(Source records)
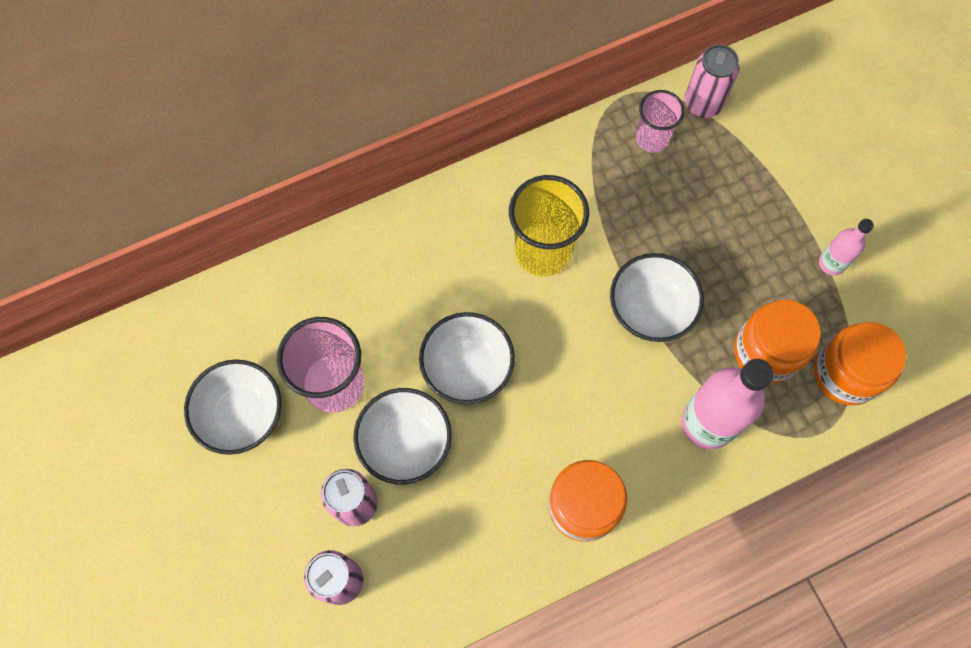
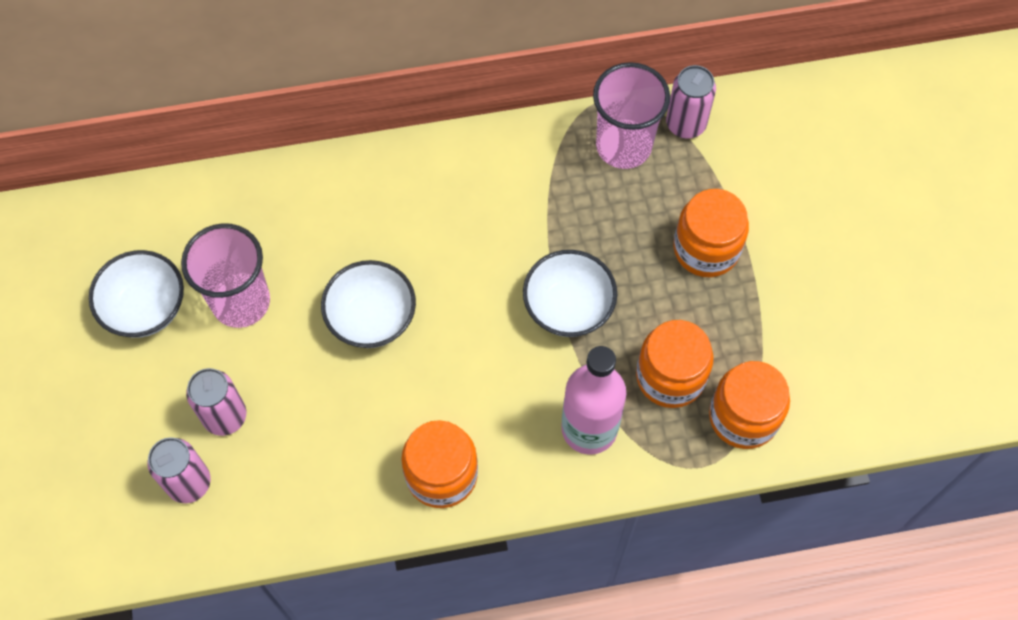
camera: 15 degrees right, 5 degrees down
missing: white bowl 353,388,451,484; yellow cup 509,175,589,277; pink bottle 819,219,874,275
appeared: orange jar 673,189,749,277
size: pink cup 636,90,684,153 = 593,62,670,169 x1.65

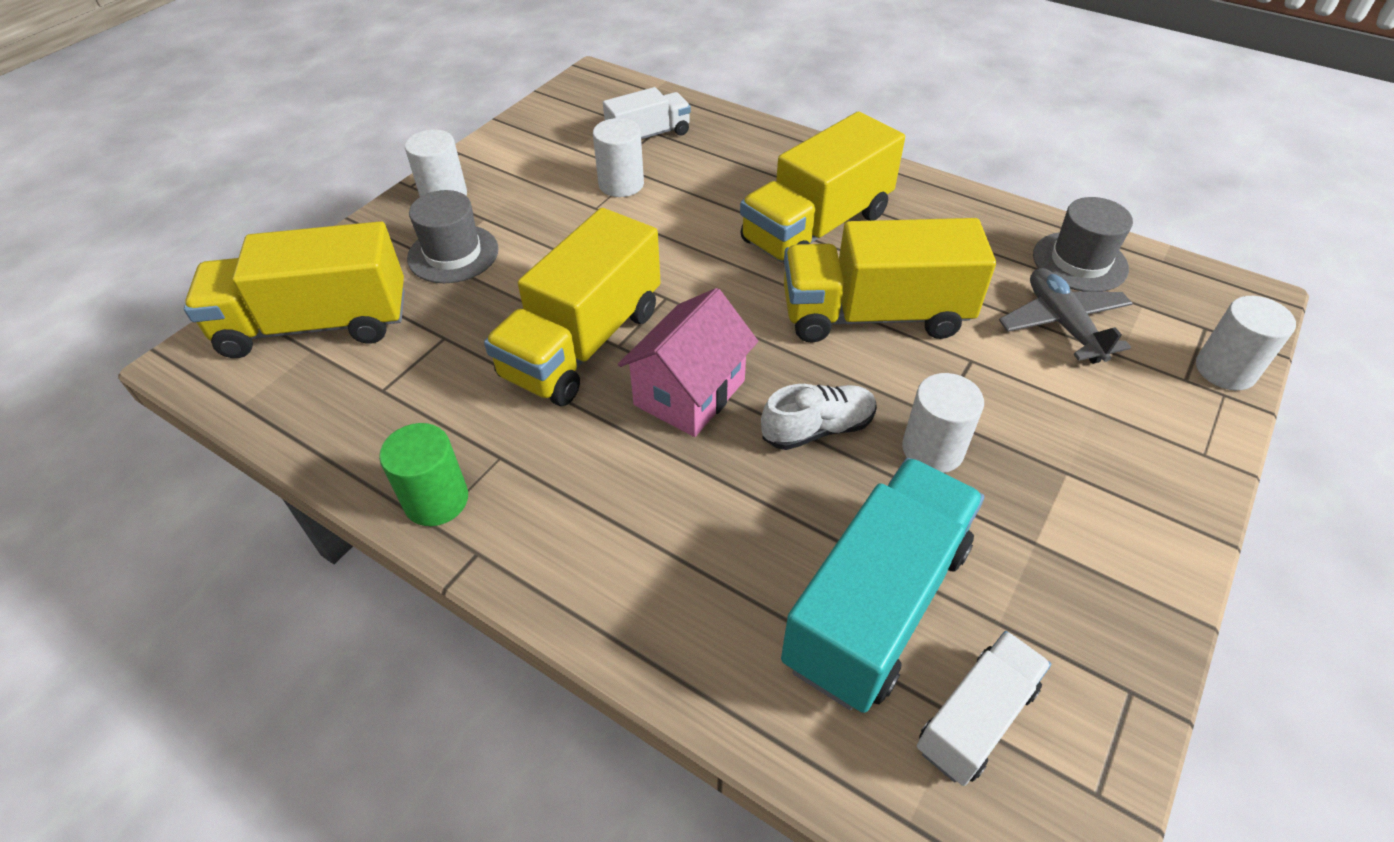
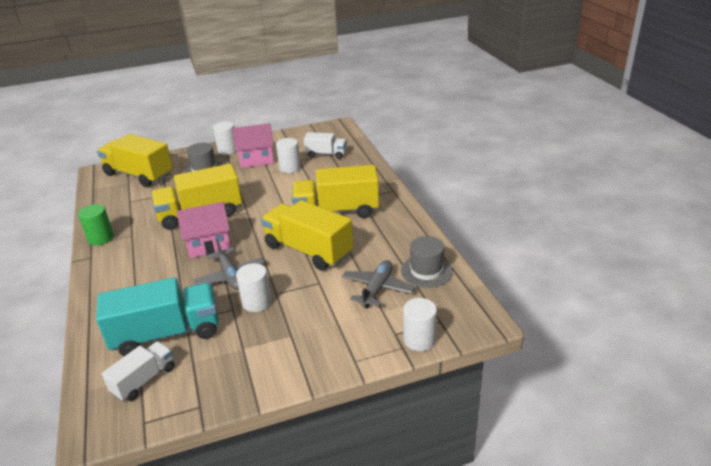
camera: 40 degrees right, 15 degrees down
appeared: pink house 232,123,274,168
exchanged: white shoe 761,384,877,450 to grey plane 193,238,265,290
spun: white truck 917,631,1051,786 = 102,341,175,401 45 degrees counterclockwise

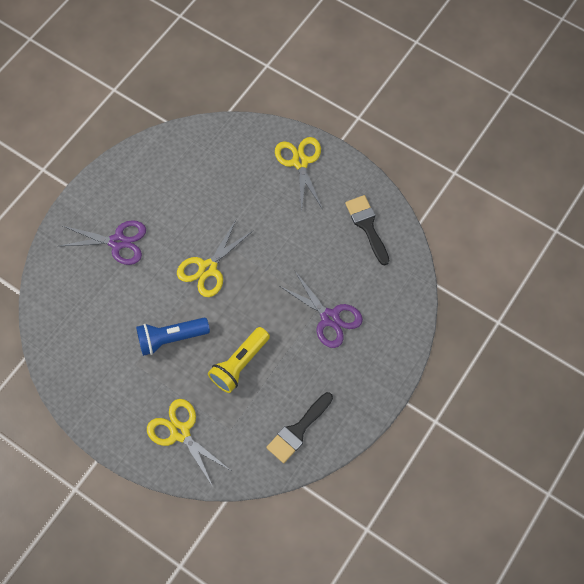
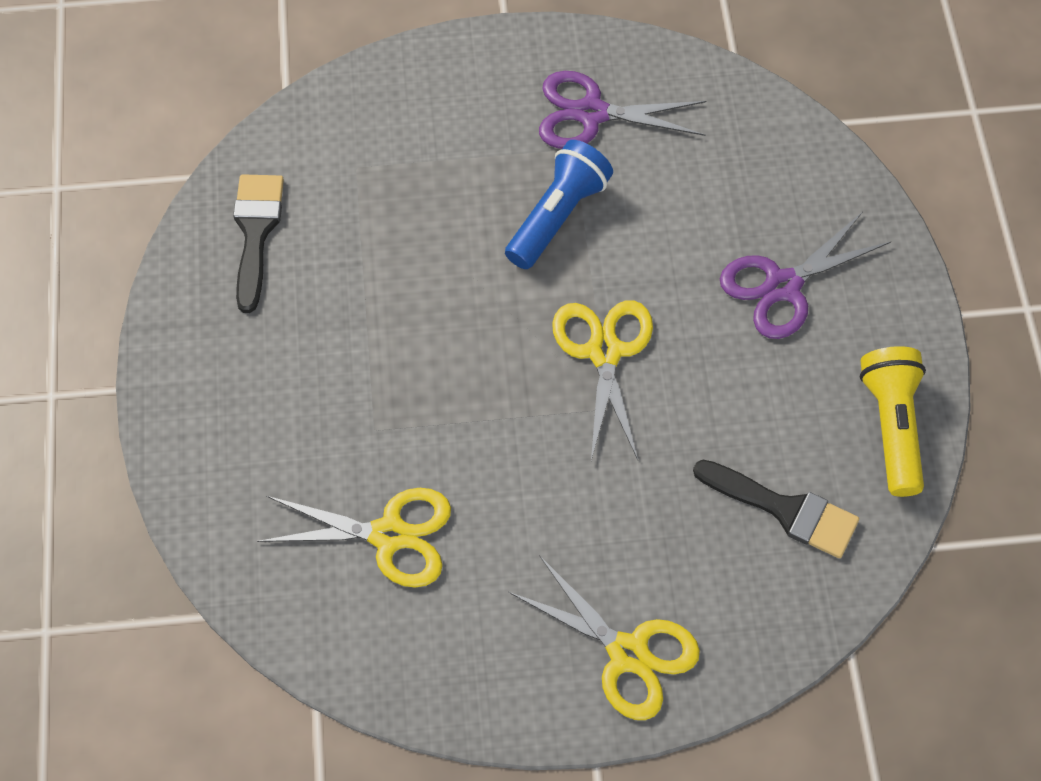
camera: 140 degrees right, 5 degrees down
relocated: yellow scissors 147,399,230,485 to 257,488,451,588; purple scissors 280,270,363,348 to 539,71,706,149; black brush 345,195,390,265 to 693,460,859,558; yellow flashlight 208,327,270,393 to 860,346,926,497

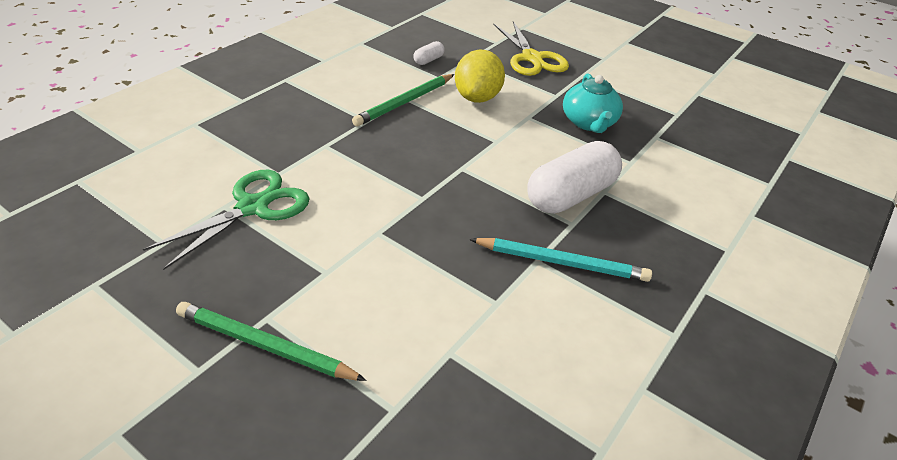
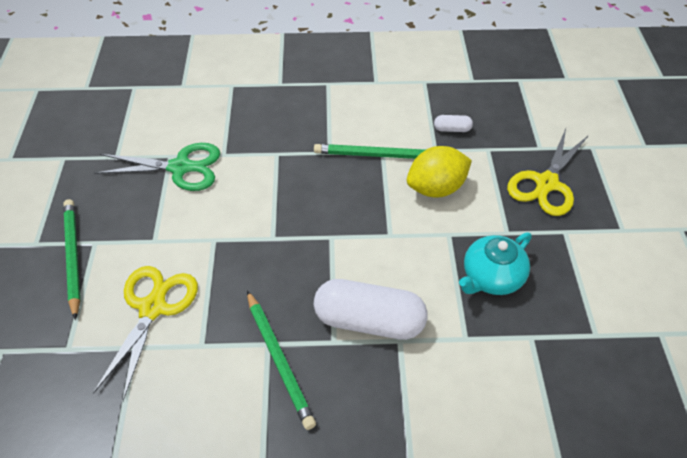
camera: 55 degrees right, 10 degrees up
appeared: yellow scissors 93,266,198,401
colour: turquoise pencil 469,238,652,282 to green pencil 247,290,316,430

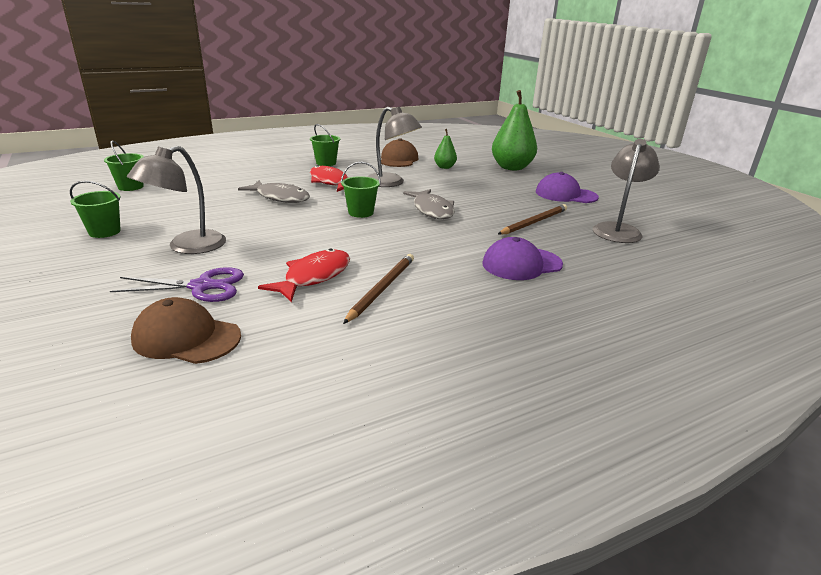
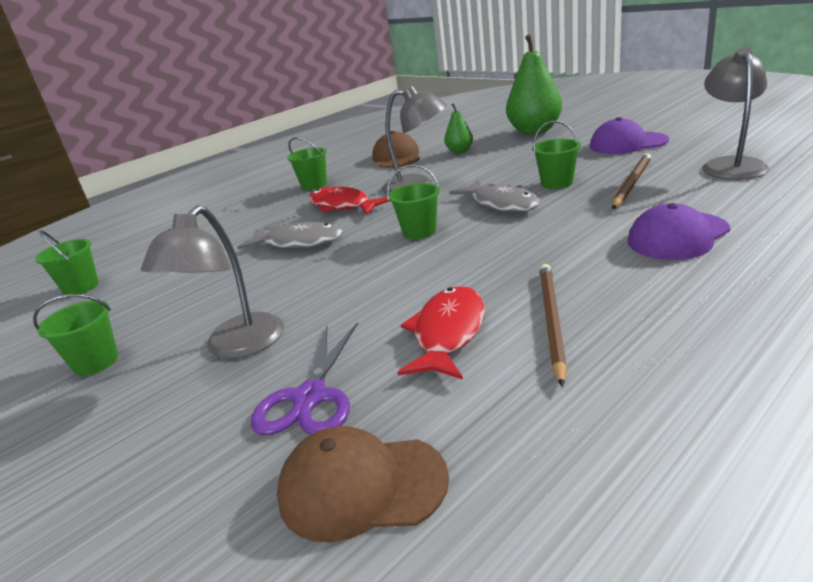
camera: 10 degrees left, 0 degrees up
appeared: green bucket 532,120,581,189
spun: purple scissors 110,267,244,302 = 251,322,358,435 120 degrees clockwise

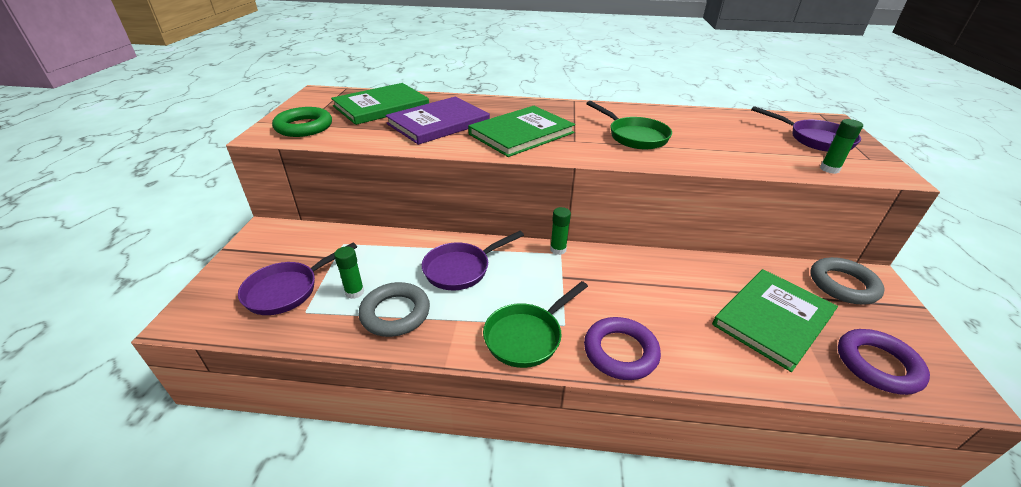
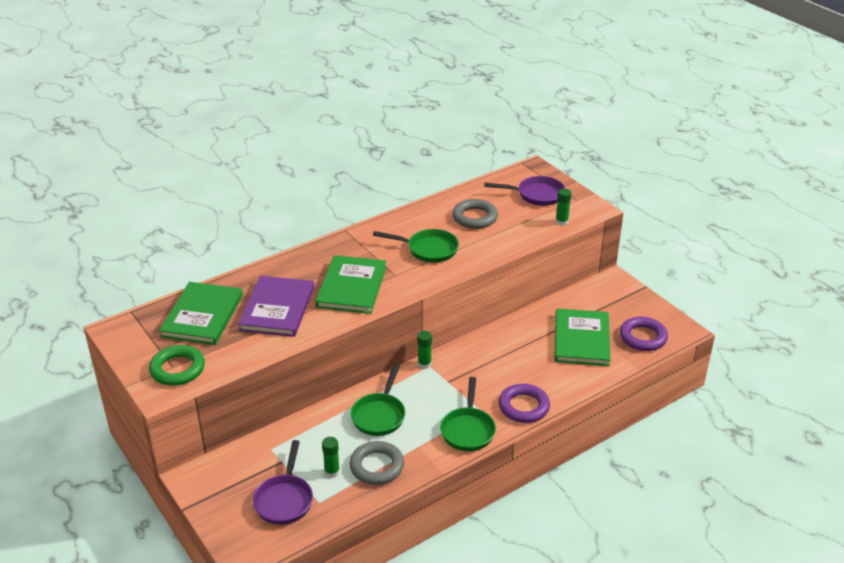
camera: 40 degrees left, 0 degrees up
relocated: grey ring 810,257,885,304 to 452,199,498,229
colour: purple pan 422,231,524,290 to green pan 350,364,405,436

WHAT IS REQUIRED:
Please transcribe all of the entries exactly and omit any picture they hold.

SOLUTION TO THIS TASK:
camera: 15 degrees right, 5 degrees down
missing: white bowl 353,388,451,484; yellow cup 509,175,589,277; pink bottle 819,219,874,275
appeared: orange jar 673,189,749,277
size: pink cup 636,90,684,153 = 593,62,670,169 x1.65

camera: 40 degrees right, 15 degrees down
appeared: pink house 232,123,274,168
exchanged: white shoe 761,384,877,450 to grey plane 193,238,265,290
spun: white truck 917,631,1051,786 = 102,341,175,401 45 degrees counterclockwise

camera: 140 degrees right, 5 degrees down
relocated: yellow scissors 147,399,230,485 to 257,488,451,588; purple scissors 280,270,363,348 to 539,71,706,149; black brush 345,195,390,265 to 693,460,859,558; yellow flashlight 208,327,270,393 to 860,346,926,497

camera: 55 degrees right, 10 degrees up
appeared: yellow scissors 93,266,198,401
colour: turquoise pencil 469,238,652,282 to green pencil 247,290,316,430

camera: 10 degrees left, 0 degrees up
appeared: green bucket 532,120,581,189
spun: purple scissors 110,267,244,302 = 251,322,358,435 120 degrees clockwise

camera: 40 degrees left, 0 degrees up
relocated: grey ring 810,257,885,304 to 452,199,498,229
colour: purple pan 422,231,524,290 to green pan 350,364,405,436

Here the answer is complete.